[RECORDED DATA — start]

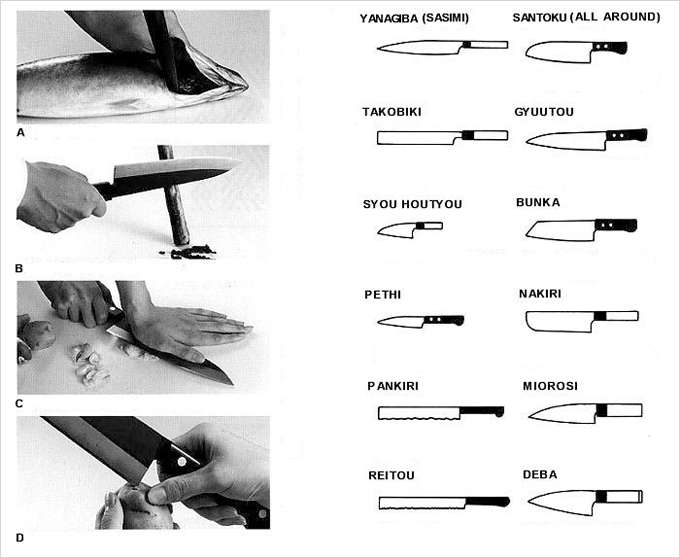
You are a GUI agent. You are given a task and a screenshot of the screen. Output one action in this format:
    pyautogui.click(x=<x>, y=<y>)
    Task: Click on the table
    This screenshot has height=558, width=680.
    Given the screenshot: What is the action you would take?
    pyautogui.click(x=253, y=367), pyautogui.click(x=243, y=223), pyautogui.click(x=250, y=108)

[RECORDED DATA — finish]

| EXERCISE BRIEF |
Can you write out this listing again with every "screenshot" changed to "screen capture" and everything else unchanged, leaving out the pictures?

| RESPONSE AREA |
You are a GUI agent. You are given a task and a screen capture of the screen. Output one action in this format:
    pyautogui.click(x=<x>, y=<y>)
    Task: Click on the table
    This screen capture has height=558, width=680.
    Given the screen capture: What is the action you would take?
    pyautogui.click(x=253, y=367), pyautogui.click(x=243, y=223), pyautogui.click(x=250, y=108)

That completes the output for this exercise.